* **WHAT YOU SHOULD DO**: Repeat exactly each line of the material, starting from the line that contains "(515, 436) = (303, 447): orange" and finishing with the final line.

* **ENTRIES SUPPLIED**:

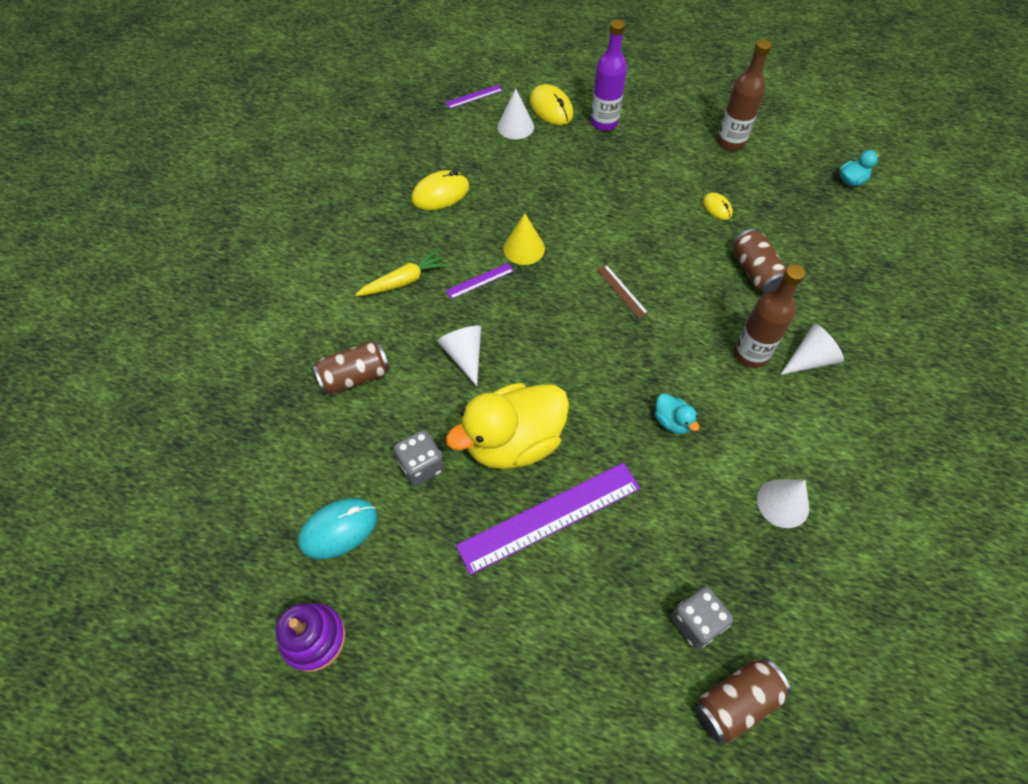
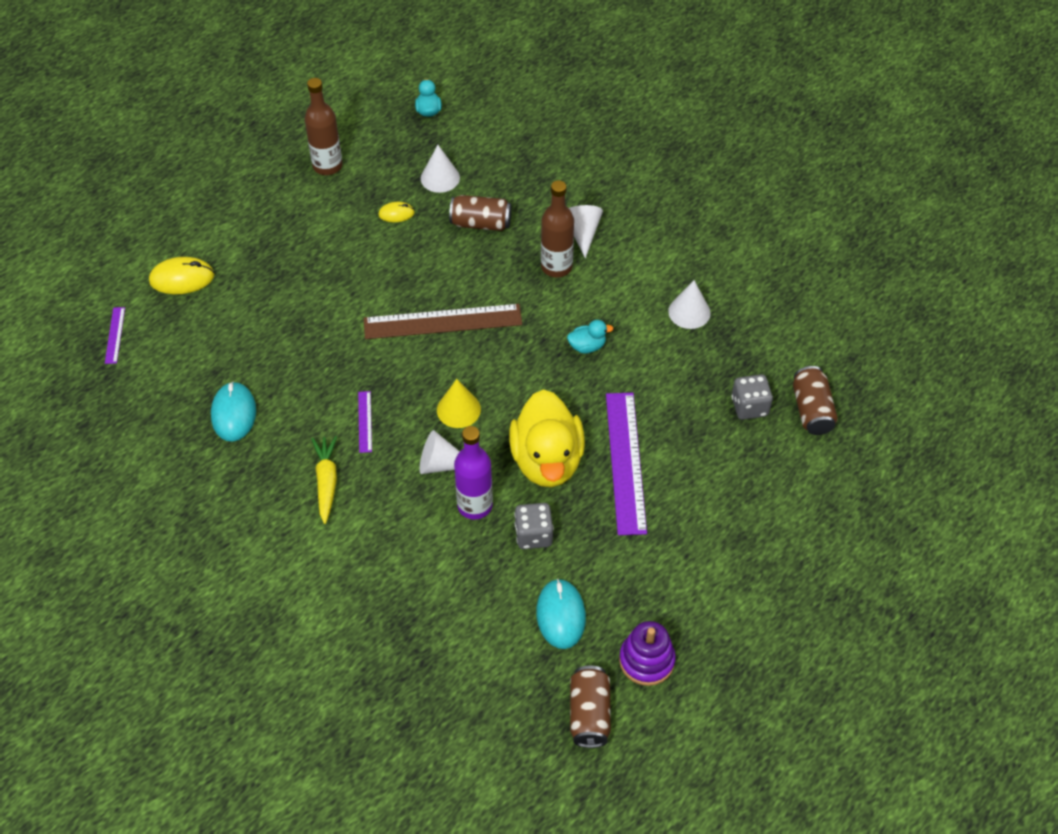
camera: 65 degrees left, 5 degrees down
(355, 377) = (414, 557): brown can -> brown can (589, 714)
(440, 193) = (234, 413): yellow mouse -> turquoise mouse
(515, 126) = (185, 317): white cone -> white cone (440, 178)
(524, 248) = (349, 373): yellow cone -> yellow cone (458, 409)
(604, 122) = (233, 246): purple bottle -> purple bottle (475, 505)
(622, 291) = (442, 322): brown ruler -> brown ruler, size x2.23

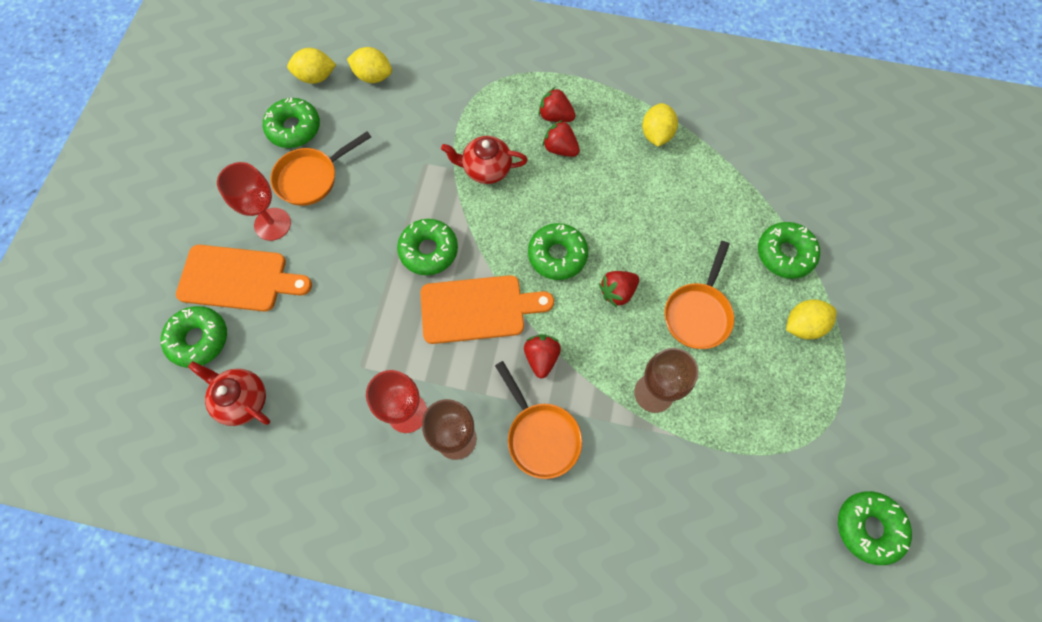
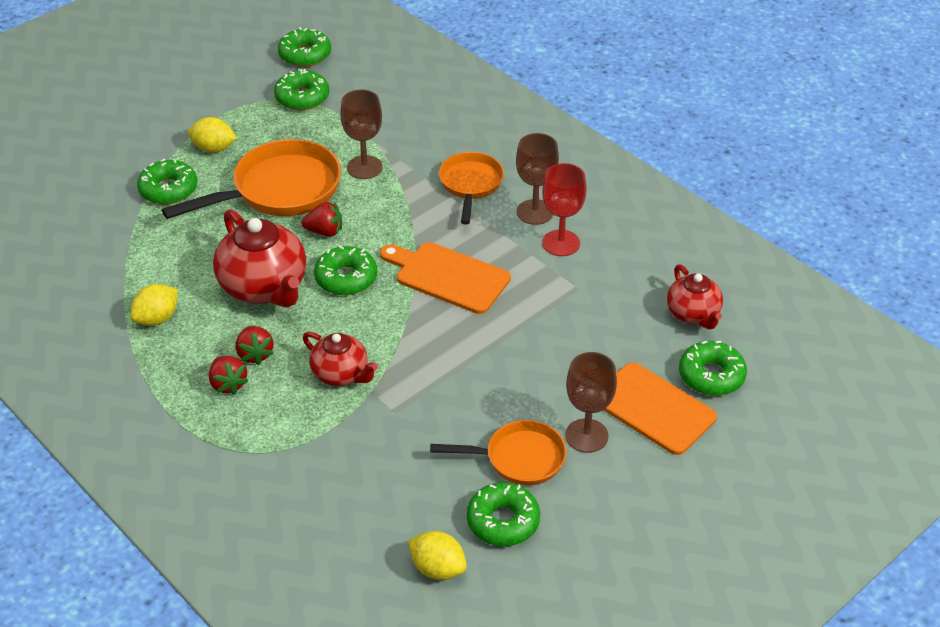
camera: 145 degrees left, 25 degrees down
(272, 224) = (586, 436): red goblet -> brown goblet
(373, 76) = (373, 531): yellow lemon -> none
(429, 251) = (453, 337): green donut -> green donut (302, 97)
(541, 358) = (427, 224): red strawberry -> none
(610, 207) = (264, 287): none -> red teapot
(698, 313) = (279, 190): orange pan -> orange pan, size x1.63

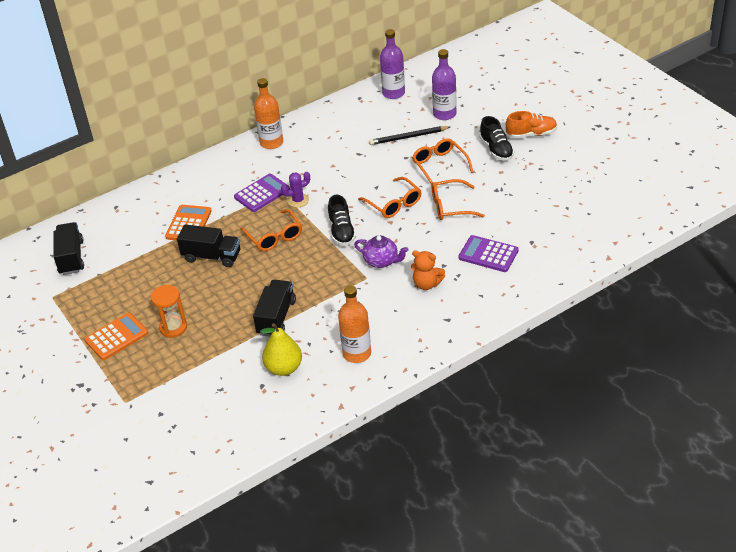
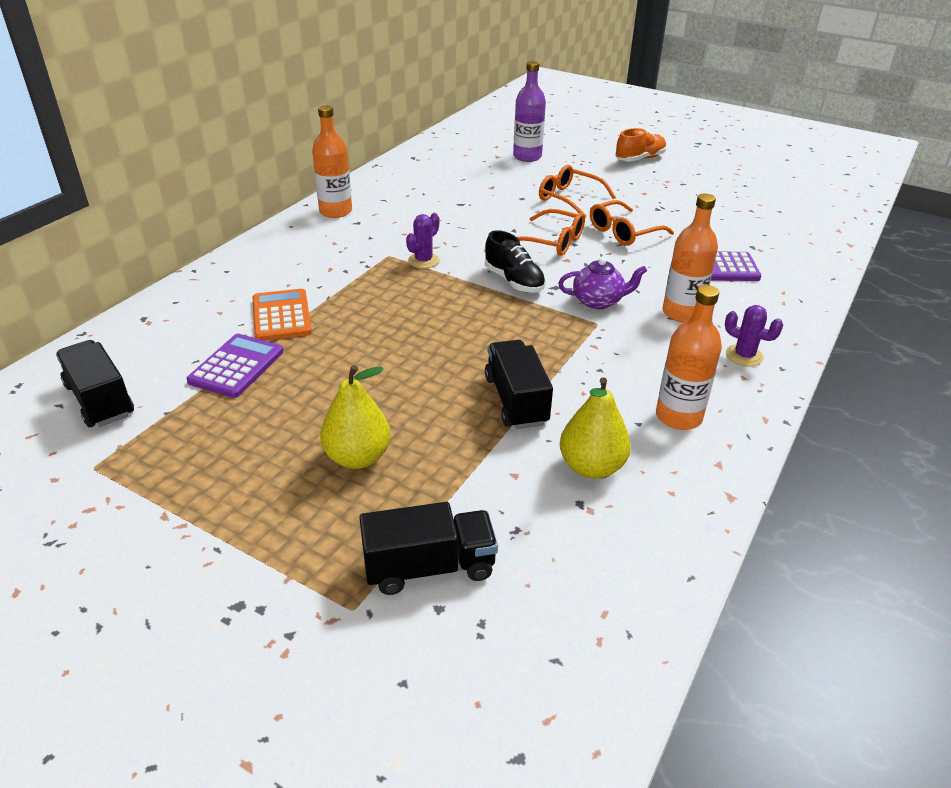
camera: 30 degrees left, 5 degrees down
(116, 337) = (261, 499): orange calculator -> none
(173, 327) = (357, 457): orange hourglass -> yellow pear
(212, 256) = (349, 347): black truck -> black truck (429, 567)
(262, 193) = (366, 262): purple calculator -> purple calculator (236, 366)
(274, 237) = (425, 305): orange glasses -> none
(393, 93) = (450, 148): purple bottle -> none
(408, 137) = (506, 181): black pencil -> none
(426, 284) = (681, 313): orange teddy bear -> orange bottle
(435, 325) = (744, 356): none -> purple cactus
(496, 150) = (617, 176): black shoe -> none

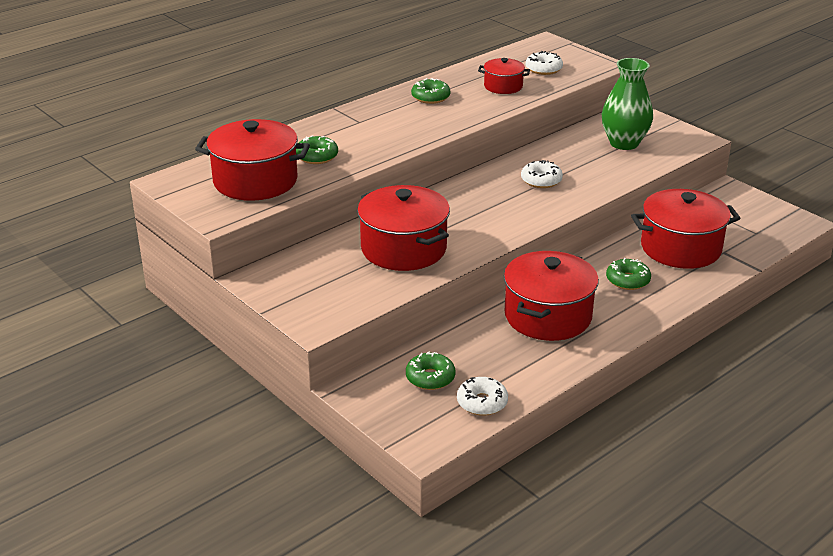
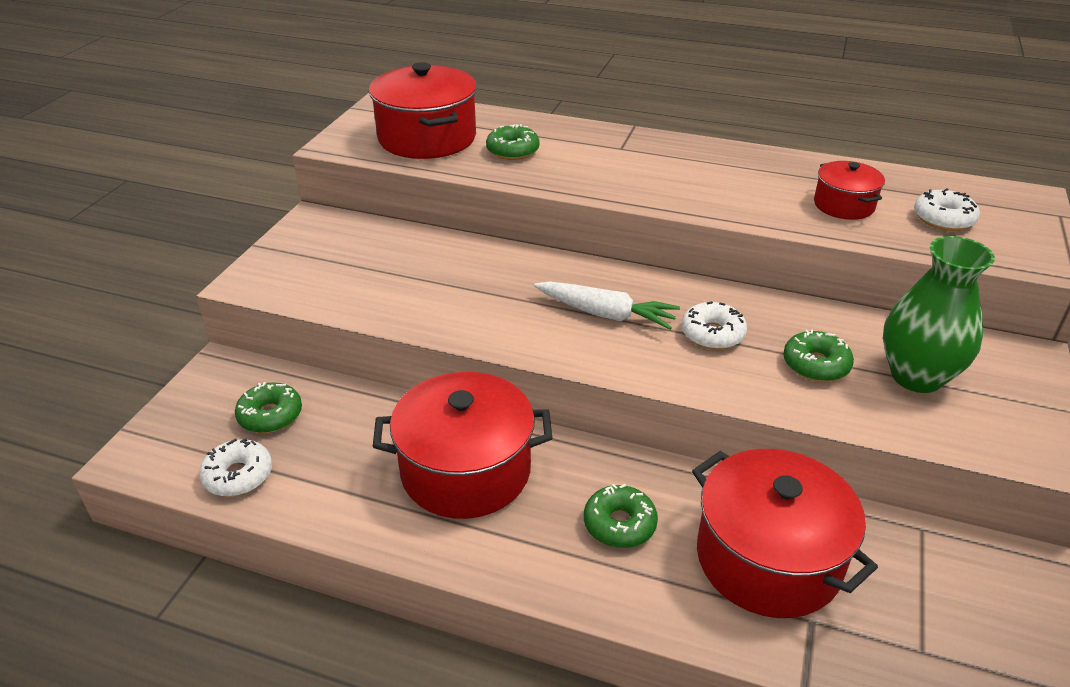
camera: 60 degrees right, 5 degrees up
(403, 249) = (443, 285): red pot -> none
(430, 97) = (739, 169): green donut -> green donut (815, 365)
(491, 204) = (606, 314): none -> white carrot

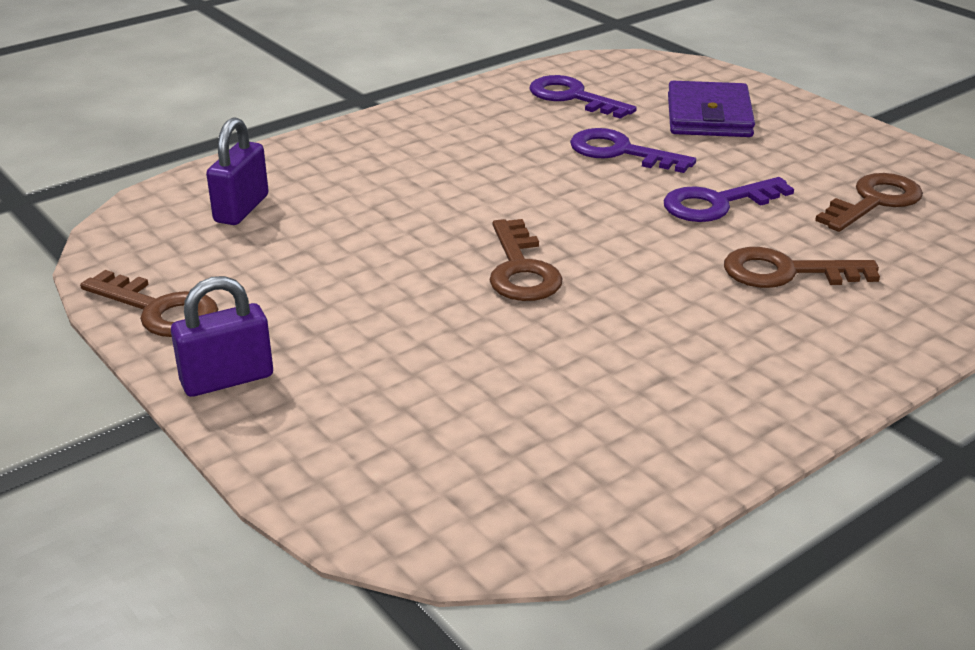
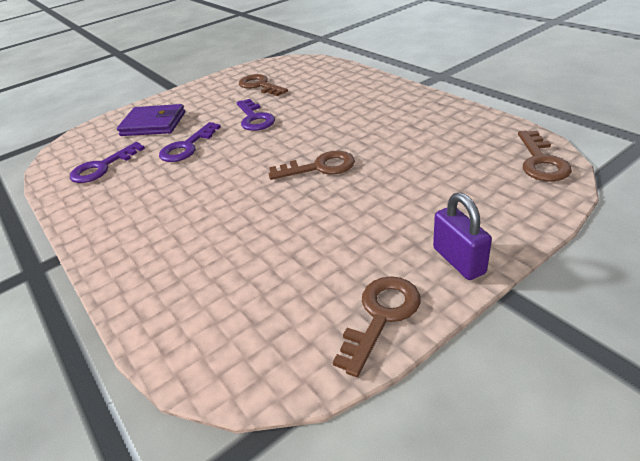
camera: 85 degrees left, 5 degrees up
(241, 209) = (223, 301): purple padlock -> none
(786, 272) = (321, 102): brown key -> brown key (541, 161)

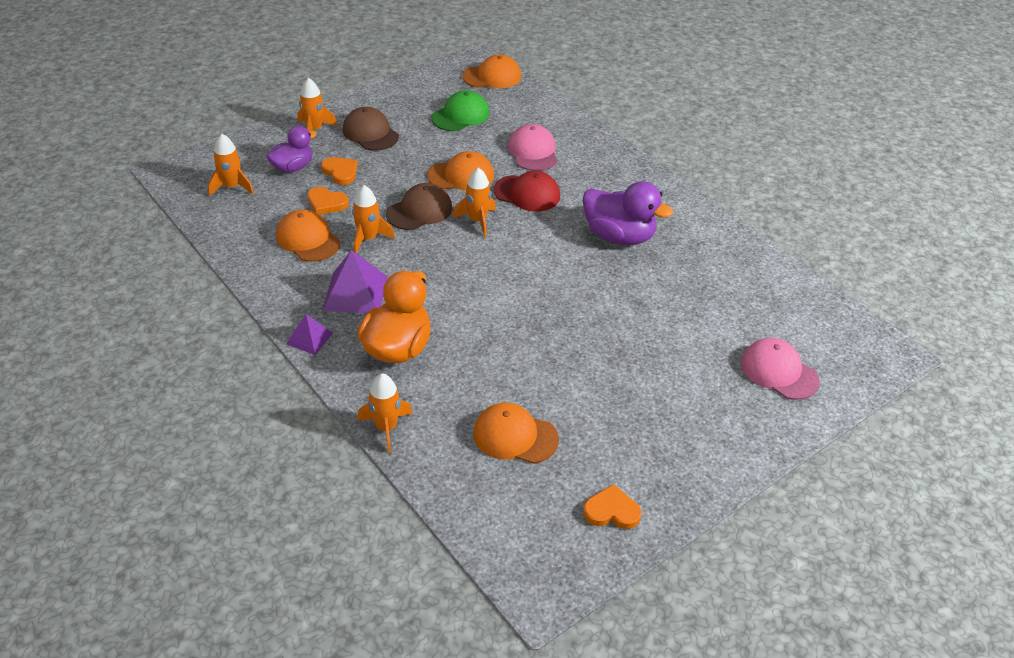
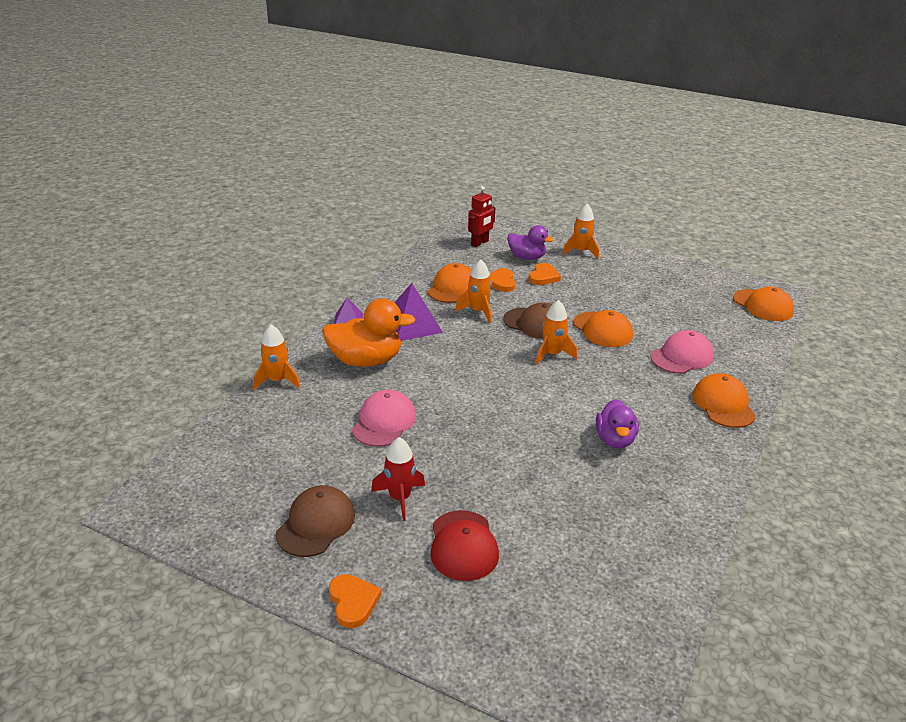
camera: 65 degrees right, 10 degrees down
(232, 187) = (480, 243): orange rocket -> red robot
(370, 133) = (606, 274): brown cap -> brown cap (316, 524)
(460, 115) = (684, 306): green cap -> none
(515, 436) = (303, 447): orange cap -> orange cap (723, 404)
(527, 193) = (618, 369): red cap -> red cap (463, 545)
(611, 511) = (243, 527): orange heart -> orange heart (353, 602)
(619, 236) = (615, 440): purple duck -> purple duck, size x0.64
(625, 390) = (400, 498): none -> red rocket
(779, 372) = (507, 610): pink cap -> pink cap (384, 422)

* **SOLUTION FOR THIS TASK**:
(515, 436) = (303, 447): orange cap -> orange cap (723, 404)
(527, 193) = (618, 369): red cap -> red cap (463, 545)
(611, 511) = (243, 527): orange heart -> orange heart (353, 602)
(619, 236) = (615, 440): purple duck -> purple duck, size x0.64
(625, 390) = (400, 498): none -> red rocket
(779, 372) = (507, 610): pink cap -> pink cap (384, 422)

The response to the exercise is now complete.